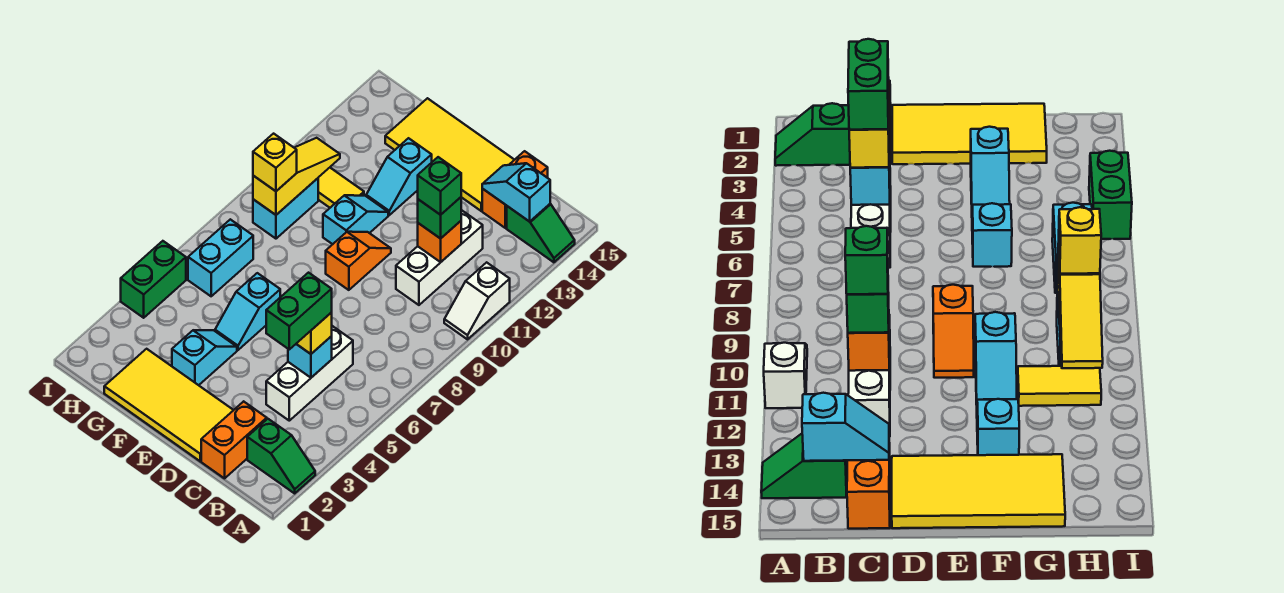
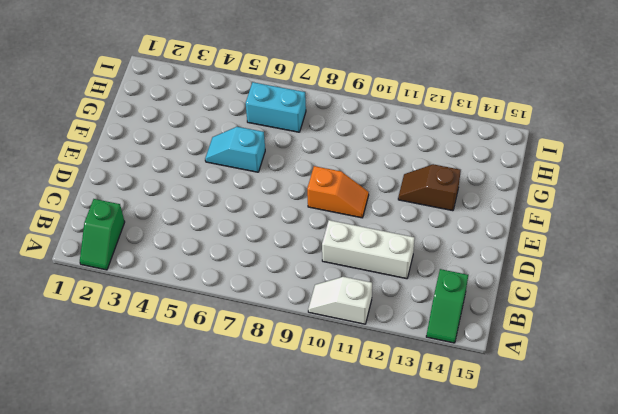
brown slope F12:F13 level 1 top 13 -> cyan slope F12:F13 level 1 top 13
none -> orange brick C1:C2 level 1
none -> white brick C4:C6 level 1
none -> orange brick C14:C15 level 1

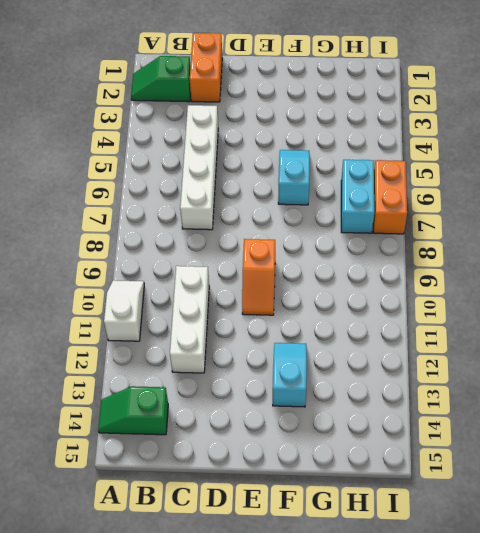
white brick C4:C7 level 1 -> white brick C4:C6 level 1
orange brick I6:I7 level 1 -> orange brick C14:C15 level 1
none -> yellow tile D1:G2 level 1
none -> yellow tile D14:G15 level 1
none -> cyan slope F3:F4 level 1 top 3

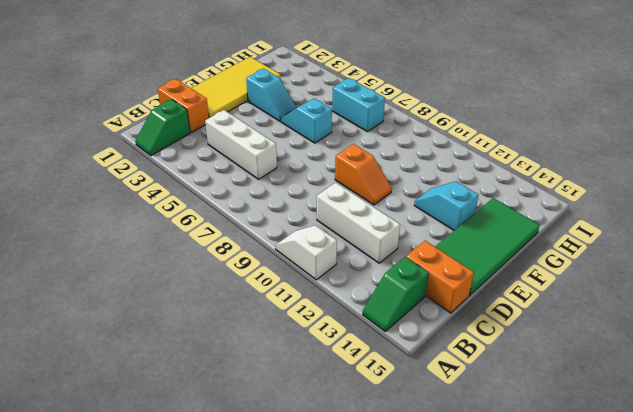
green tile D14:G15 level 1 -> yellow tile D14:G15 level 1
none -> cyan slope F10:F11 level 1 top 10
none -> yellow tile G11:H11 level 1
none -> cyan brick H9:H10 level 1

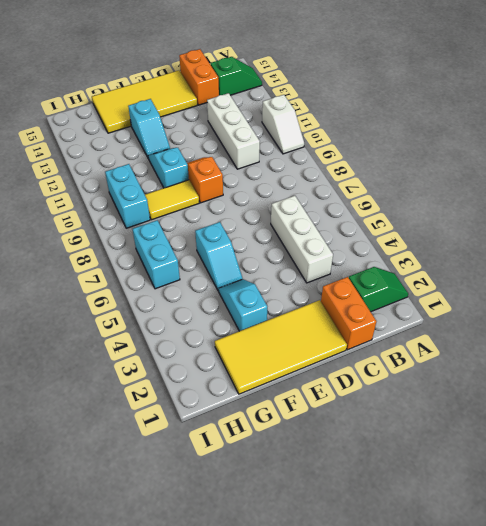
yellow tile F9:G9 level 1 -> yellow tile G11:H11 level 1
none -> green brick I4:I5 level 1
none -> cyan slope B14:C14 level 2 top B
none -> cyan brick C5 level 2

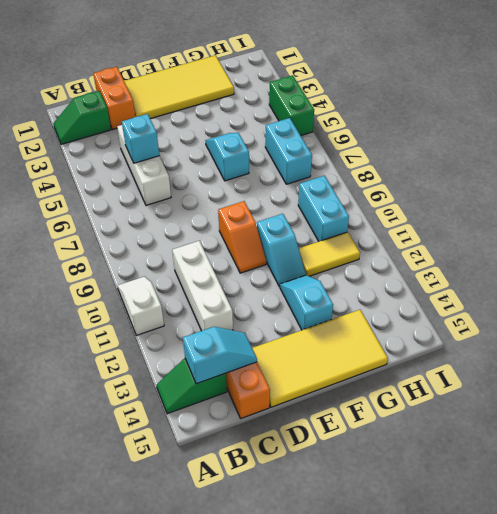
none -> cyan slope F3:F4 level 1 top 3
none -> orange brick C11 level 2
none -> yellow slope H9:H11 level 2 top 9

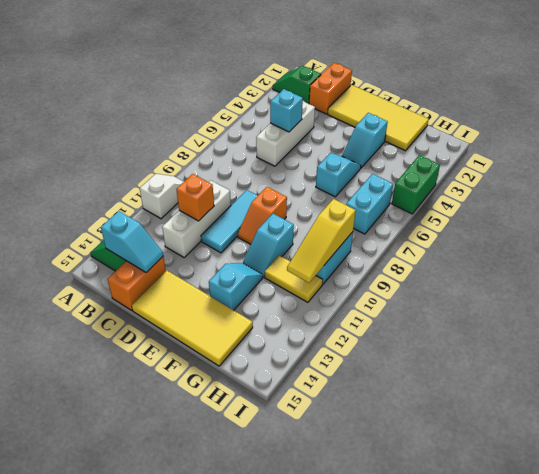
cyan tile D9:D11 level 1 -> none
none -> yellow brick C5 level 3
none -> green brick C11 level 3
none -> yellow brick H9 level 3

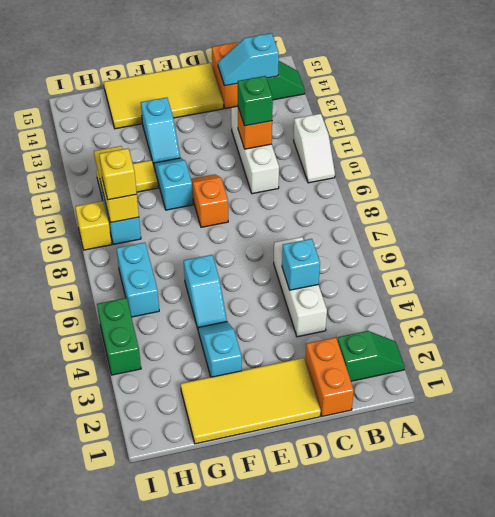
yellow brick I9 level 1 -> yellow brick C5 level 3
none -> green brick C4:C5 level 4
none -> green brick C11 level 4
____
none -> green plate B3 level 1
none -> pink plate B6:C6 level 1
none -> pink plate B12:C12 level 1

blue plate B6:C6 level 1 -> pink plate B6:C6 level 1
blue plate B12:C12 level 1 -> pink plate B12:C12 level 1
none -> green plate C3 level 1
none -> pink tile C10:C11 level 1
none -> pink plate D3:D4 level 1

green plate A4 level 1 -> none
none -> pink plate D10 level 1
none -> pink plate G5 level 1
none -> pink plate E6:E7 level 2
____
**Action item**.
In the data above, find the line containing "brown slope F12:F13" and the line containing "none -> green brick C11 level 4". Copy exactly the stretch from the first through the second, both included, leaving out any picture.

**Response for this exercise**.
brown slope F12:F13 level 1 top 13 -> cyan slope F12:F13 level 1 top 13
none -> orange brick C1:C2 level 1
none -> white brick C4:C6 level 1
none -> orange brick C14:C15 level 1

white brick C4:C7 level 1 -> white brick C4:C6 level 1
orange brick I6:I7 level 1 -> orange brick C14:C15 level 1
none -> yellow tile D1:G2 level 1
none -> yellow tile D14:G15 level 1
none -> cyan slope F3:F4 level 1 top 3

green tile D14:G15 level 1 -> yellow tile D14:G15 level 1
none -> cyan slope F10:F11 level 1 top 10
none -> yellow tile G11:H11 level 1
none -> cyan brick H9:H10 level 1

yellow tile F9:G9 level 1 -> yellow tile G11:H11 level 1
none -> green brick I4:I5 level 1
none -> cyan slope B14:C14 level 2 top B
none -> cyan brick C5 level 2

none -> cyan slope F3:F4 level 1 top 3
none -> orange brick C11 level 2
none -> yellow slope H9:H11 level 2 top 9

cyan tile D9:D11 level 1 -> none
none -> yellow brick C5 level 3
none -> green brick C11 level 3
none -> yellow brick H9 level 3

yellow brick I9 level 1 -> yellow brick C5 level 3
none -> green brick C4:C5 level 4
none -> green brick C11 level 4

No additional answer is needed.